• Dataset content:
+ + + + +
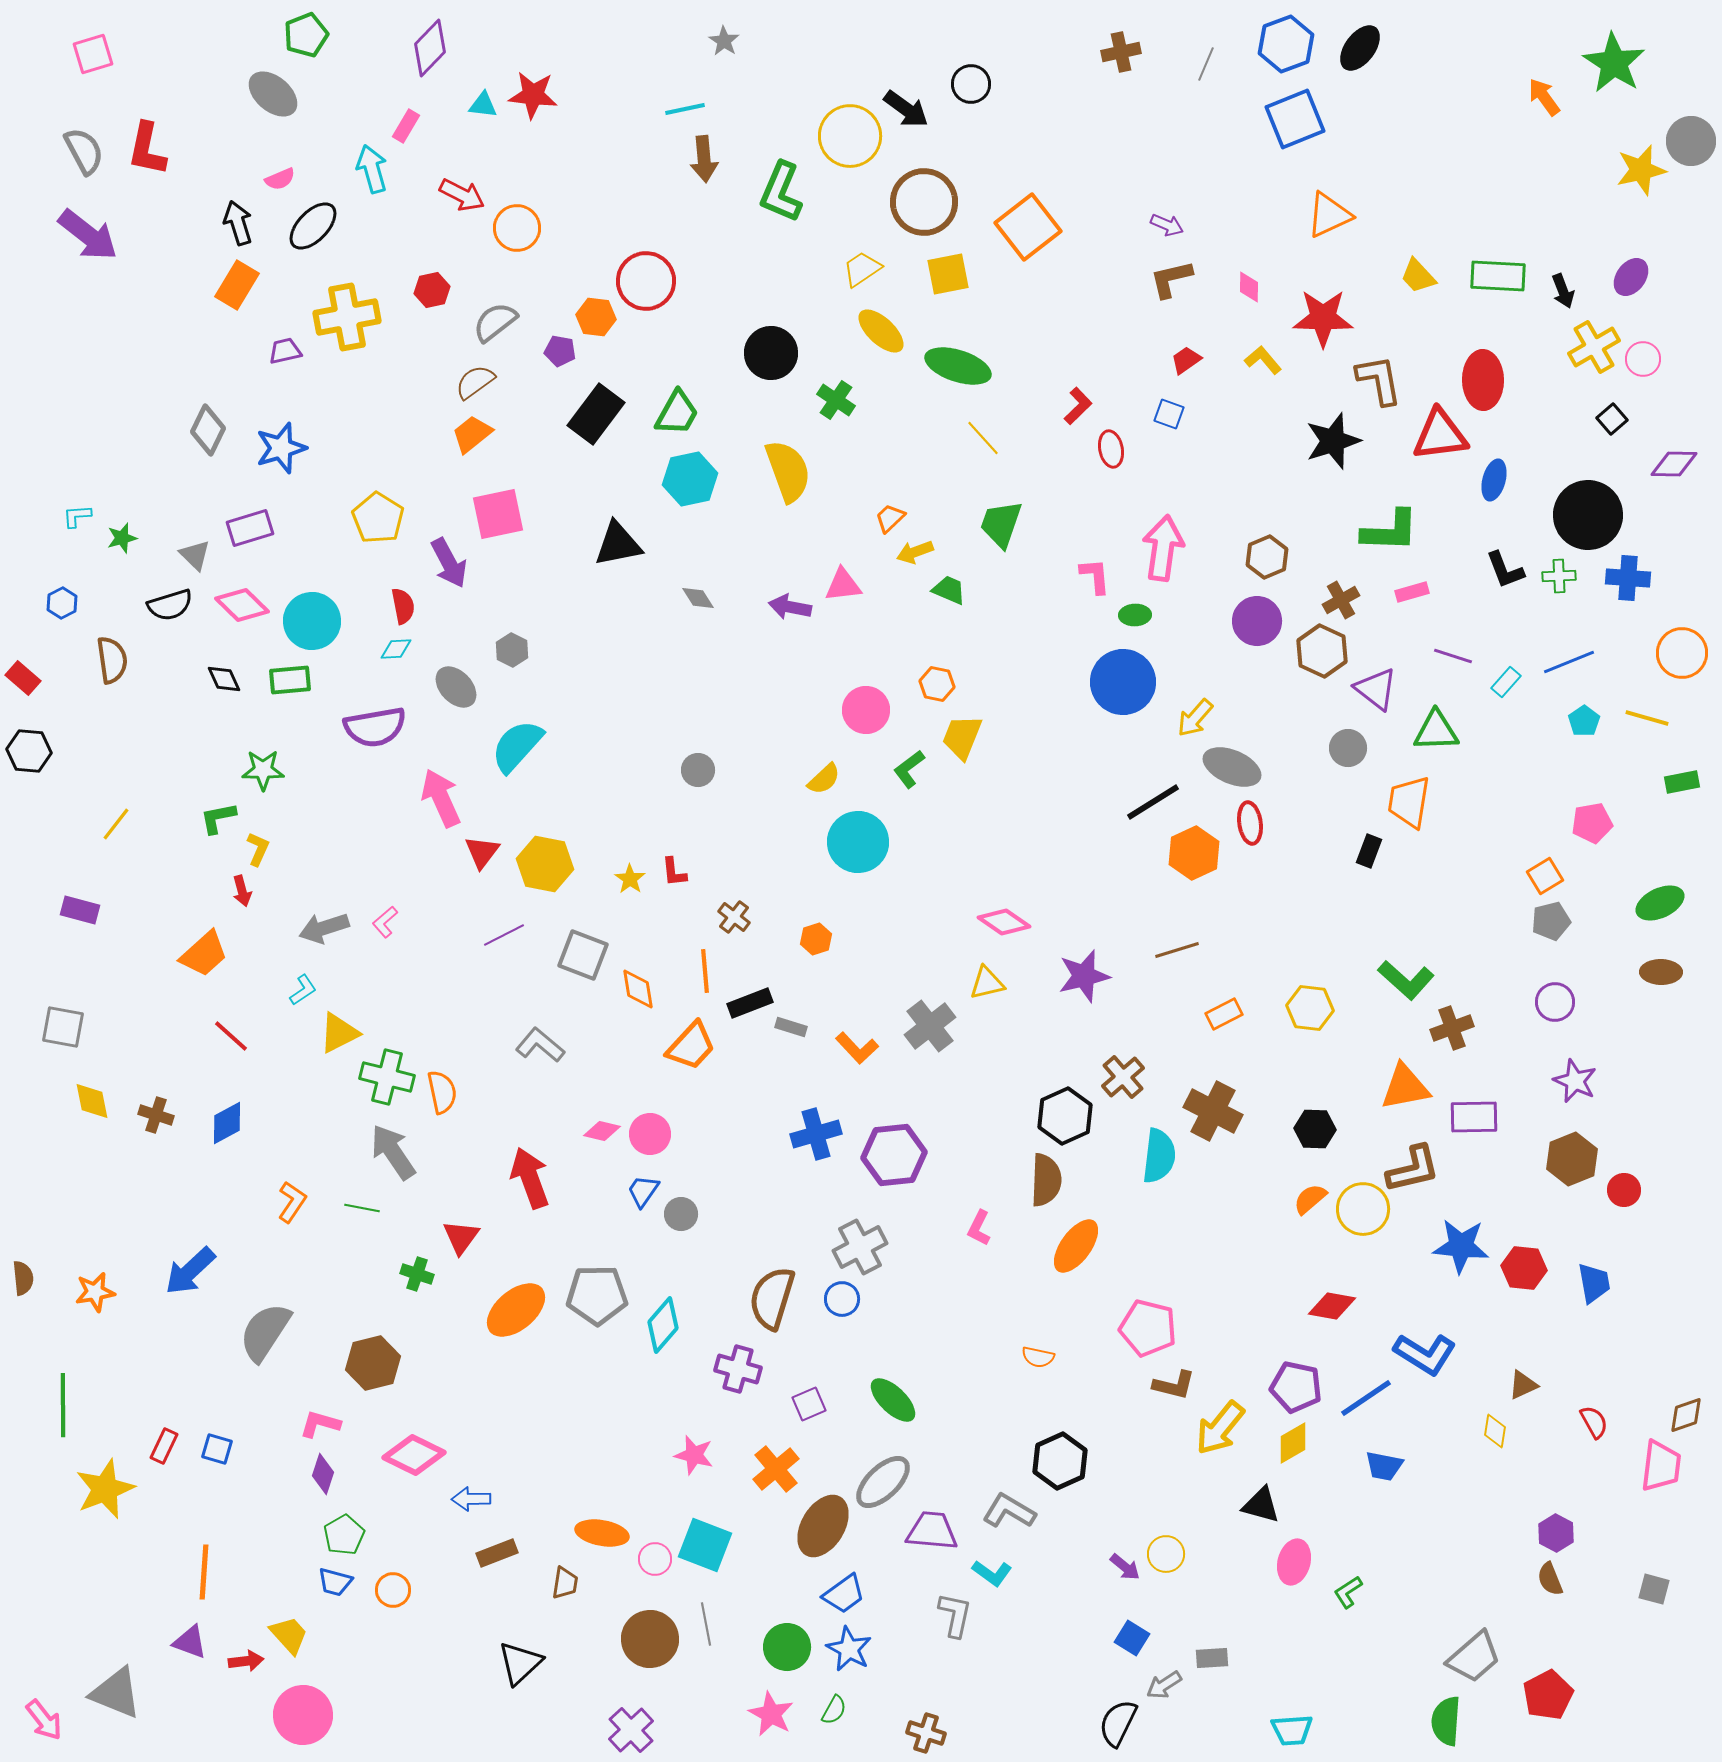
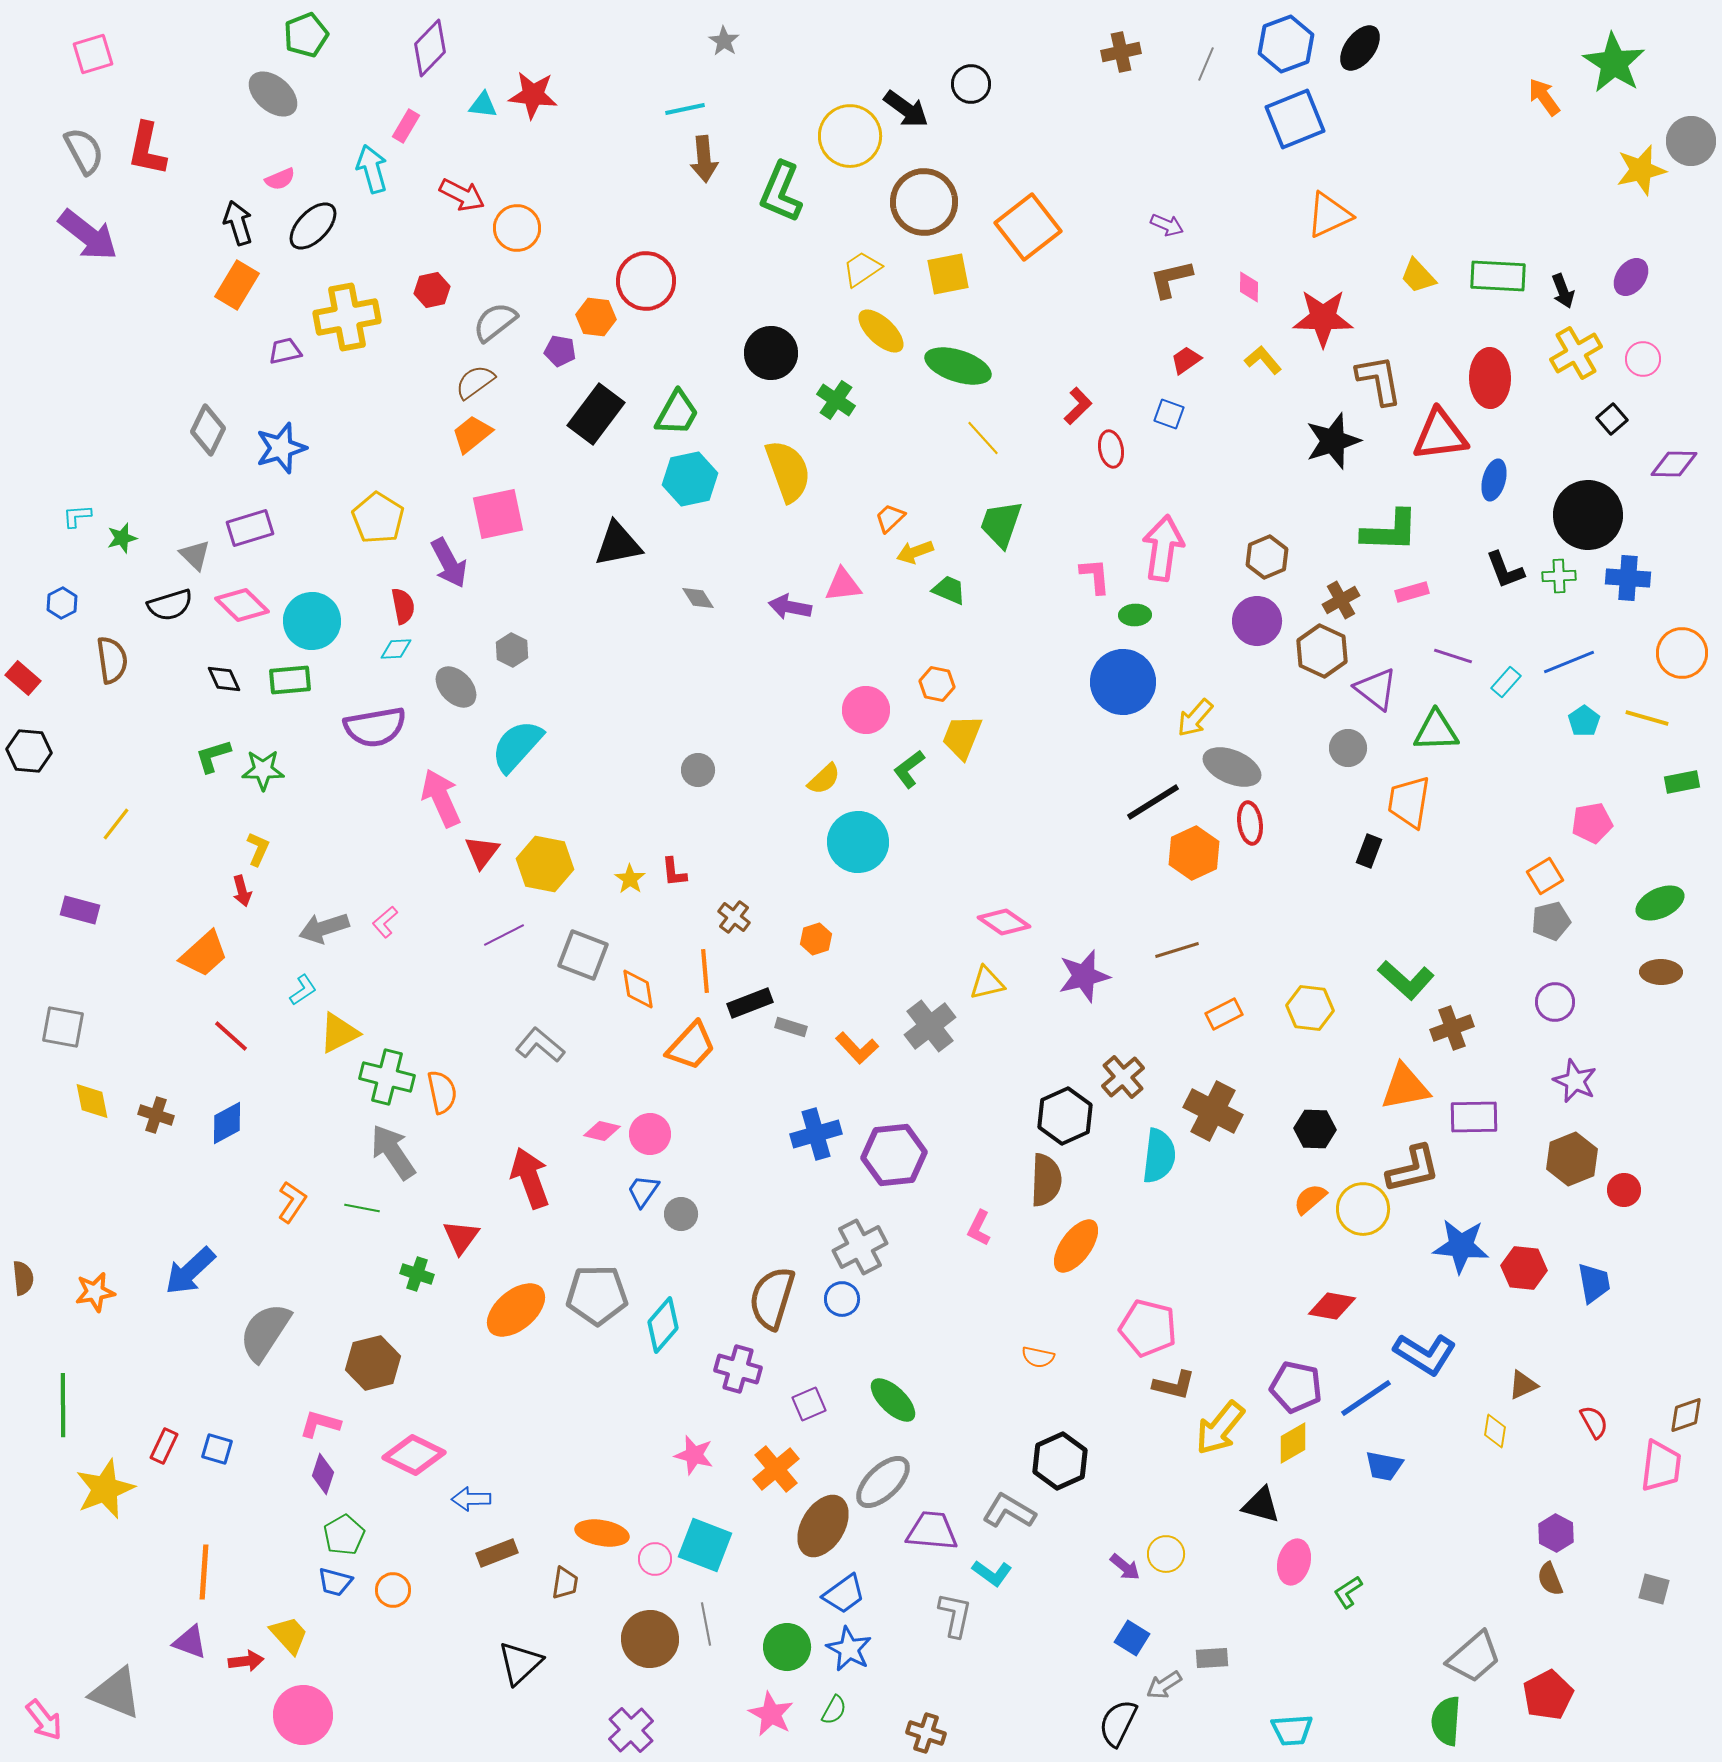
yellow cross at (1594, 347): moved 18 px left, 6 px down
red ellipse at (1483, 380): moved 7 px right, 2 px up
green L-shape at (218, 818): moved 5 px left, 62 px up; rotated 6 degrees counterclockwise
+ + + + +
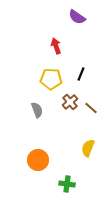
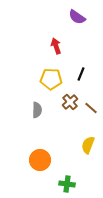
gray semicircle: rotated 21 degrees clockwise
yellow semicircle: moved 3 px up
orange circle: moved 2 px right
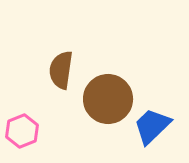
+ + + + +
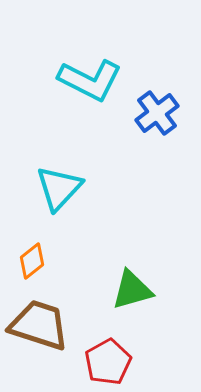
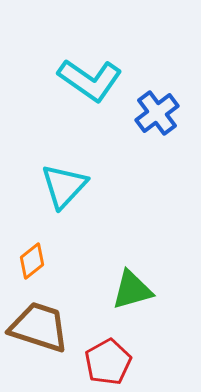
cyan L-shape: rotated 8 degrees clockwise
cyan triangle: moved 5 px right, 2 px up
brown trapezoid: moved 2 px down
+ + + + +
• What to produce:
Within the data above, the lines from the one with "yellow cross at" to the one with "green L-shape at" must be repeated exactly; no other line belongs in the answer.

• Task response:
yellow cross at (1594, 347): moved 18 px left, 6 px down
red ellipse at (1483, 380): moved 7 px right, 2 px up
green L-shape at (218, 818): moved 5 px left, 62 px up; rotated 6 degrees counterclockwise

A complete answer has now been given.